#### [TASK]
After finding the line with "(368, 504) = (649, 236): white" in the entries below, retype exactly each line from there through the line with "(59, 192) = (571, 570): brown", including that final line.

----------------------------------------

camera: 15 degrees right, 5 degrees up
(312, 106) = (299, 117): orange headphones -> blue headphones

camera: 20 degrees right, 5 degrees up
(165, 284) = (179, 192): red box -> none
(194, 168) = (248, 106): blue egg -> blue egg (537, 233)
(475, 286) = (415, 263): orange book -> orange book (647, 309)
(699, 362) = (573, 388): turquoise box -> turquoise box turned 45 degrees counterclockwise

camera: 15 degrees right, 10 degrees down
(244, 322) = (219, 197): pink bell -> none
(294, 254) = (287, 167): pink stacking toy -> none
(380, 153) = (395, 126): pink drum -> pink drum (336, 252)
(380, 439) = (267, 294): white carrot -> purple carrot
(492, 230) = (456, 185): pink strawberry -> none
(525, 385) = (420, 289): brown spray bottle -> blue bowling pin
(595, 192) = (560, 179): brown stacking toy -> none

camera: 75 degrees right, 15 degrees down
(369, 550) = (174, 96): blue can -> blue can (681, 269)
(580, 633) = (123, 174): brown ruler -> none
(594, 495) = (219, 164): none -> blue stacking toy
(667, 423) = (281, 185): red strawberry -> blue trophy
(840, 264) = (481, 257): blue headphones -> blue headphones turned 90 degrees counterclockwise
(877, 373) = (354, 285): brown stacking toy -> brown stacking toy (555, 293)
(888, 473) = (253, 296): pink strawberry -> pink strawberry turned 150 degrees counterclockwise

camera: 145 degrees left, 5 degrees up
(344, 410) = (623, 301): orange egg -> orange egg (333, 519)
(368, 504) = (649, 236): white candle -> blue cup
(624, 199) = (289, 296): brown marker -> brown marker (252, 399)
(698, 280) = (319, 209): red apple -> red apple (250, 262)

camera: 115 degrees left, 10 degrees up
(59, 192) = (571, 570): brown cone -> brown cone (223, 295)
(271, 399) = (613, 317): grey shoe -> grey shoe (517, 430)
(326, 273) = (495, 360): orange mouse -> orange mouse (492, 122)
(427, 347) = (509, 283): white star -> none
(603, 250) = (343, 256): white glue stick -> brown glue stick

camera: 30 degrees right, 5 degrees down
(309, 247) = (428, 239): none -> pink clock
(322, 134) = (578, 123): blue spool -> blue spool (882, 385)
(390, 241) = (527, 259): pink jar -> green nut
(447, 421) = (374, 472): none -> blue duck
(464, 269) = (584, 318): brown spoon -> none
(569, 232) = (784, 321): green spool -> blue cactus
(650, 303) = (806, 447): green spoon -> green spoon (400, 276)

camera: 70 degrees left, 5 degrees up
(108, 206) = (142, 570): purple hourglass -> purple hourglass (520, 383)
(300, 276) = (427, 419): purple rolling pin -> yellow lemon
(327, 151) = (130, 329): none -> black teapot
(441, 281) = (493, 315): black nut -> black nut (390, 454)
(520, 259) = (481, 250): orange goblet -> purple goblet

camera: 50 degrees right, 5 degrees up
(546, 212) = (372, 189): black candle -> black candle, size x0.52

----------------------------------------

#### [RESPONSE TO THE TASK]
(368, 504) = (649, 236): white candle -> blue cup
(624, 199) = (289, 296): brown marker -> brown marker (252, 399)
(698, 280) = (319, 209): red apple -> red apple (250, 262)

camera: 115 degrees left, 10 degrees up
(59, 192) = (571, 570): brown cone -> brown cone (223, 295)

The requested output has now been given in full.